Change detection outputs

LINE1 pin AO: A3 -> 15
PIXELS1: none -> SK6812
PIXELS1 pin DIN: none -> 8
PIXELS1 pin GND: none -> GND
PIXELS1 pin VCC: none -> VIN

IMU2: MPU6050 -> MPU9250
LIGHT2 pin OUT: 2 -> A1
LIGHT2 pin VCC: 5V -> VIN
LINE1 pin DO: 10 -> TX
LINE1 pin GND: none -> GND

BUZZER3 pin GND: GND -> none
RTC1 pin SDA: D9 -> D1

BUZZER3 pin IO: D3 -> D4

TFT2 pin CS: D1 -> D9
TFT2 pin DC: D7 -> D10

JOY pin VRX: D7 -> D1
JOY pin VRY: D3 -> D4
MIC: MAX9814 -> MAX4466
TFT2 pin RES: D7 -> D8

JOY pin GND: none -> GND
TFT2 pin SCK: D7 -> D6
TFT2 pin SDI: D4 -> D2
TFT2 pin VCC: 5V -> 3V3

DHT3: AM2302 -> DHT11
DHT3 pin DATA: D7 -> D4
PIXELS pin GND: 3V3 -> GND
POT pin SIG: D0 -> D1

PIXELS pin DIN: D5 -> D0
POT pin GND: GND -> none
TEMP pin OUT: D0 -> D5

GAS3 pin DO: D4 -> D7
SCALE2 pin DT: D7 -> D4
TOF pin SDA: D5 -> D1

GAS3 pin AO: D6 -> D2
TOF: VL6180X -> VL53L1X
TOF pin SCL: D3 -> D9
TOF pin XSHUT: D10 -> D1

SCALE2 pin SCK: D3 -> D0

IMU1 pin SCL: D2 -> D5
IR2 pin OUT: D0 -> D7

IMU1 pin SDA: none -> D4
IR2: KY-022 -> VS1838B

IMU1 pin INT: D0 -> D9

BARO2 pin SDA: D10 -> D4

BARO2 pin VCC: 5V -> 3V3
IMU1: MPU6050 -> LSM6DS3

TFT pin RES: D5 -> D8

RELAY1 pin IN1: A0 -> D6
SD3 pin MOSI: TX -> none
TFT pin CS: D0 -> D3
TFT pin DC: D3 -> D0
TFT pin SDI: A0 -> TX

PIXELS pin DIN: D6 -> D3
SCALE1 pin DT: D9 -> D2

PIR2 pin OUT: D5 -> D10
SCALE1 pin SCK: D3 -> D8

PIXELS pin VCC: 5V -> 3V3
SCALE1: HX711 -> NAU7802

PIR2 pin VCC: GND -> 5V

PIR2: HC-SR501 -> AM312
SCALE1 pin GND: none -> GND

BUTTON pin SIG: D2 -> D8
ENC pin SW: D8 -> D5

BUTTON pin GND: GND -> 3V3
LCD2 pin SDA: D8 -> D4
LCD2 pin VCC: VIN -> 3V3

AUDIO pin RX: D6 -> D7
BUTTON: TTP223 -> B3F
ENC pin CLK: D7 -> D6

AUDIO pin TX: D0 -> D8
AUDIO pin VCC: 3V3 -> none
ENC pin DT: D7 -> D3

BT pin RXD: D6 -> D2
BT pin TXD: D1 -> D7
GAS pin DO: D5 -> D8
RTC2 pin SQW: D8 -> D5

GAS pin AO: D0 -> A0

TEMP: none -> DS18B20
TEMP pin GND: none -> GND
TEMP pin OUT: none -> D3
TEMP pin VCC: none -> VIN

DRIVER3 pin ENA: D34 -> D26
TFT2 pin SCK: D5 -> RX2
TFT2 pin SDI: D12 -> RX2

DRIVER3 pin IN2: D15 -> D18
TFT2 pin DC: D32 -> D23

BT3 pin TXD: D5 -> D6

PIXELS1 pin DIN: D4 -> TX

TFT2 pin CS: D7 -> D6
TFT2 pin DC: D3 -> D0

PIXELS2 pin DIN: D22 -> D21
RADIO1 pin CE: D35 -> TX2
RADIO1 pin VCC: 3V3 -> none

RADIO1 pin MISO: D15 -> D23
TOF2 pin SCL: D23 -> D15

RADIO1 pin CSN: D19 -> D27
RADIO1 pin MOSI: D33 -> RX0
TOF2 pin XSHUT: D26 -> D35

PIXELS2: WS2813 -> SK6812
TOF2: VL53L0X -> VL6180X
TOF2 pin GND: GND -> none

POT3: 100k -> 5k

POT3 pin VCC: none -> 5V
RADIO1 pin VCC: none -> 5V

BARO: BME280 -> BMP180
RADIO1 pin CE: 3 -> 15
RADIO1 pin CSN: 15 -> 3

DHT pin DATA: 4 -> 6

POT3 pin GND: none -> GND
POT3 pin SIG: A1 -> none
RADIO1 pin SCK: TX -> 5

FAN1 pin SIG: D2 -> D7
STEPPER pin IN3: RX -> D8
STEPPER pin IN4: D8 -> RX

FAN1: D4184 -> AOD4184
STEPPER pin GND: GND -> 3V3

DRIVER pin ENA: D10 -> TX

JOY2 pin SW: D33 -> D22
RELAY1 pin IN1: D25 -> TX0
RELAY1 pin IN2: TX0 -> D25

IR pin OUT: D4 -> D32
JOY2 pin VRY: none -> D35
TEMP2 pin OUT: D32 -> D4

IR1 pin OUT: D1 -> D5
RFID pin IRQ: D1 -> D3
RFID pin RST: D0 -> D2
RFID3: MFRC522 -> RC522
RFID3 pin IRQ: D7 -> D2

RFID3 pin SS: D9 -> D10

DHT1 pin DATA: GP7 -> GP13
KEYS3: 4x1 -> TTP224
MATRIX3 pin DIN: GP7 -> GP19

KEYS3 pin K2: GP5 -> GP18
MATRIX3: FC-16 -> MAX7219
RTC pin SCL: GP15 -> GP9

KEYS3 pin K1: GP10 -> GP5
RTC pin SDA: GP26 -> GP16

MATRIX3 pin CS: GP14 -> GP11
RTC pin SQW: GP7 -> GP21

→ **What you are asked to do**
Within the entries, count the lines that contain the word "DATA". Give that number and no more.

→ **Your response**
3